#### [RECORDS SUPPLIED]
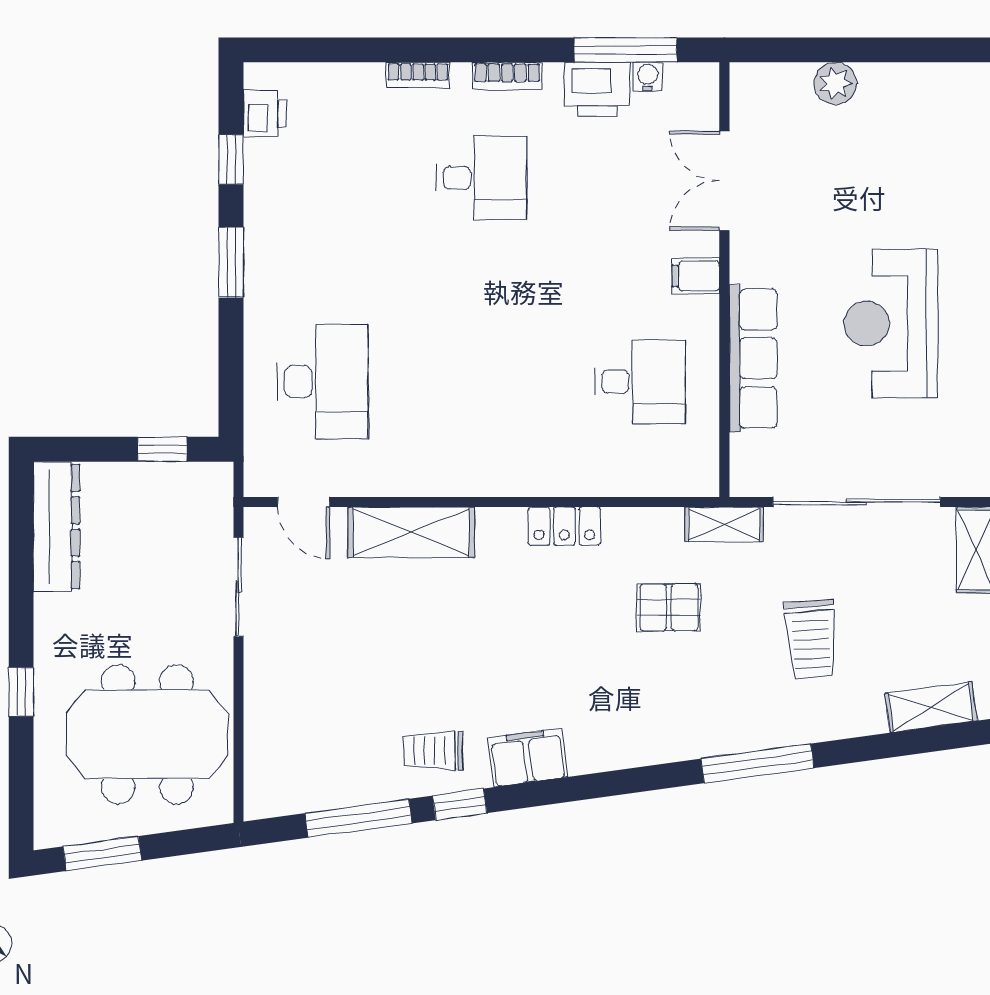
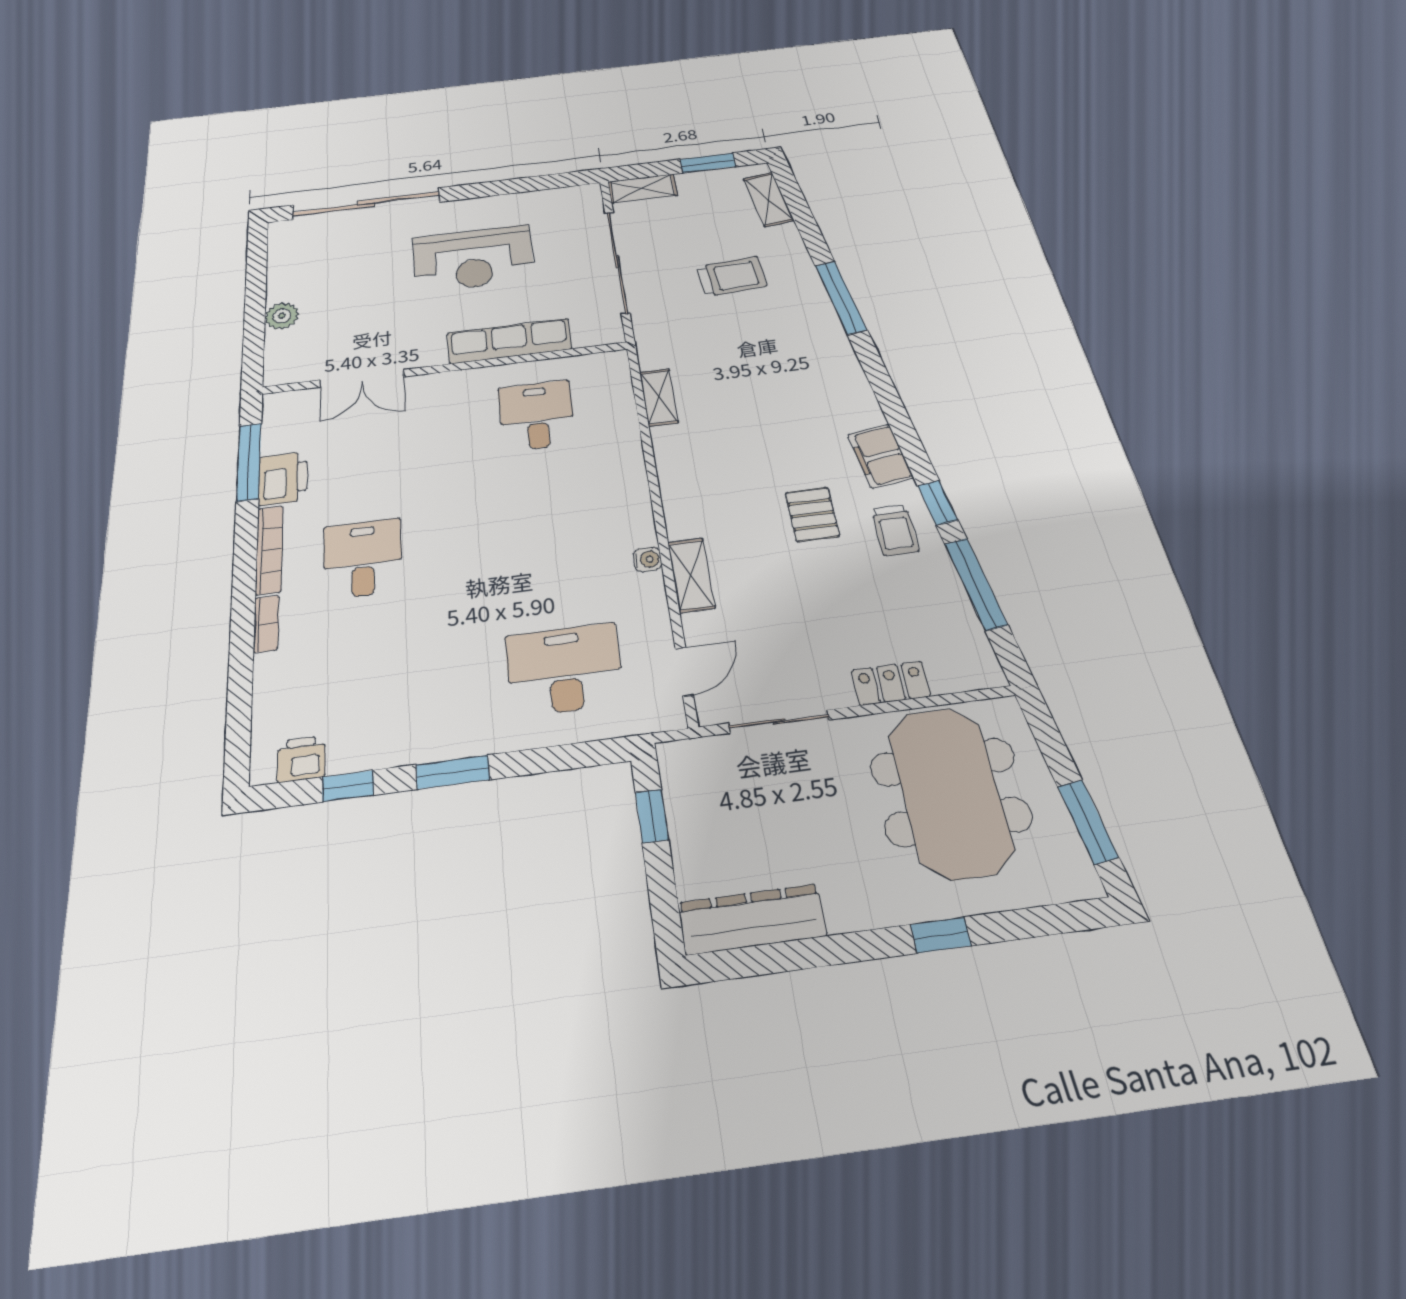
bookcase: (507, 76) -> (269, 550), width x1.56
water cooler: (648, 77) -> (648, 559), moved, turned 180
filing cabinet: (696, 276) -> (443, 388), removed
shelving: (724, 524) -> (659, 397), moved
locker: (564, 526) -> (891, 683), moved, turned -90
shelving: (411, 532) -> (691, 575), width x0.67, depth x0.75
pallet: (669, 607) -> (812, 514), moved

#### [TO-DO ITEM]
Print exactly, and only, the lines of the material above that run from the one containing "water cooler: (648, 77)" through its last line.

#### [SOLUTION FOR THIS PROBLEM]
water cooler: (648, 77) -> (648, 559), moved, turned 180
filing cabinet: (696, 276) -> (443, 388), removed
shelving: (724, 524) -> (659, 397), moved
locker: (564, 526) -> (891, 683), moved, turned -90
shelving: (411, 532) -> (691, 575), width x0.67, depth x0.75
pallet: (669, 607) -> (812, 514), moved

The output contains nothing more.